▸ **TASK DETAILS**
With pictures removed, print the listing exactly.
[RECORDED DATA — start]
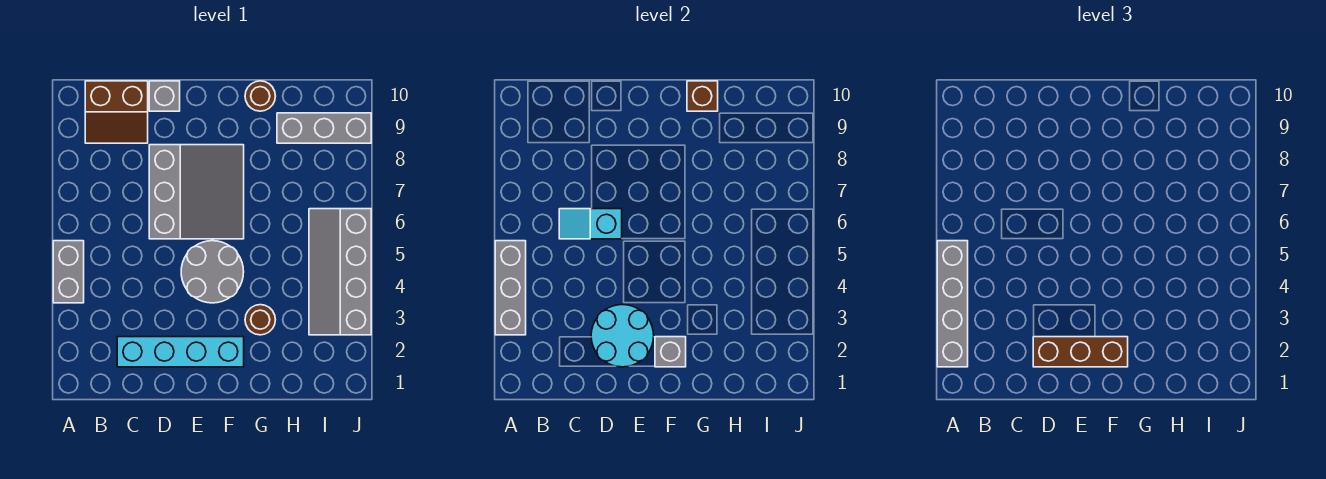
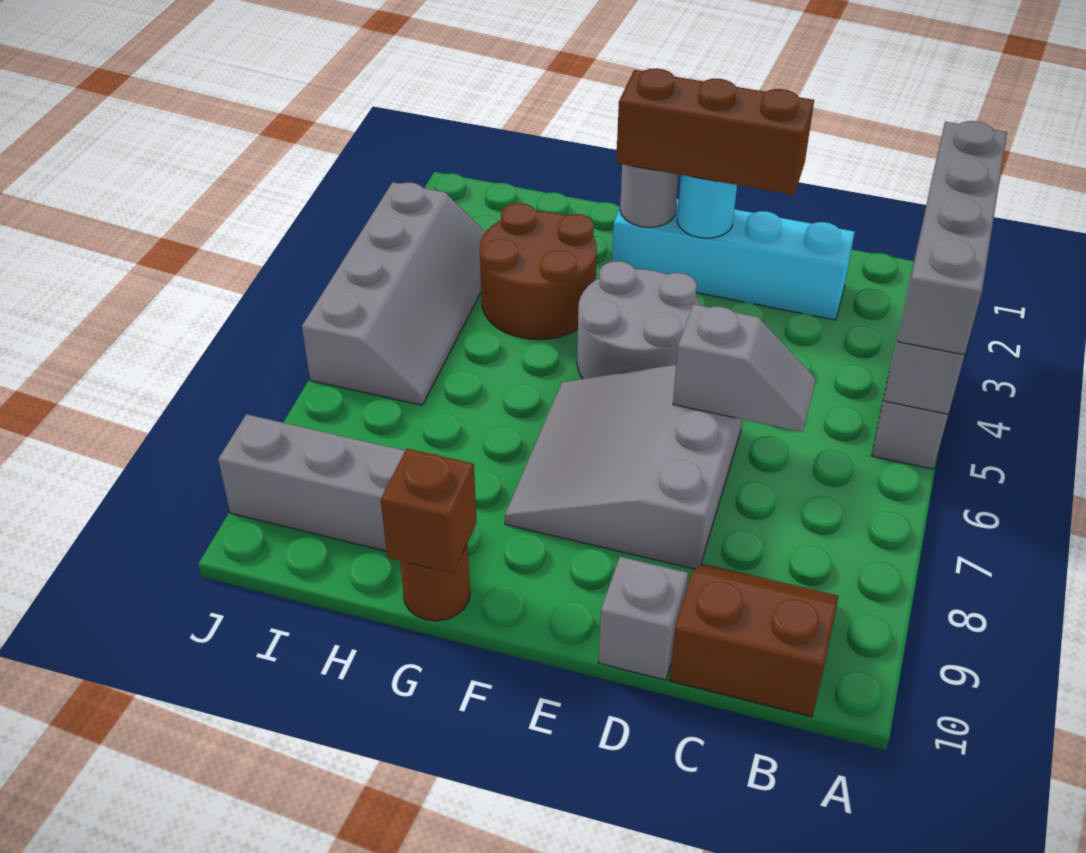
cyan slope C6:D6 level 2 top D -> grey slope C6:D6 level 2 top D
cyan round brick D2:E3 level 2 -> cyan round brick E2 level 2
grey brick F2 level 2 -> grey round brick F2 level 2
brown round brick G3 level 1 -> brown round brick G3:H4 level 1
[RECORDED DATA — finish]
▸ **OUTPUT**
cyan slope C6:D6 level 2 top D -> grey slope C6:D6 level 2 top D
cyan round brick D2:E3 level 2 -> cyan round brick E2 level 2
grey brick F2 level 2 -> grey round brick F2 level 2
brown round brick G3 level 1 -> brown round brick G3:H4 level 1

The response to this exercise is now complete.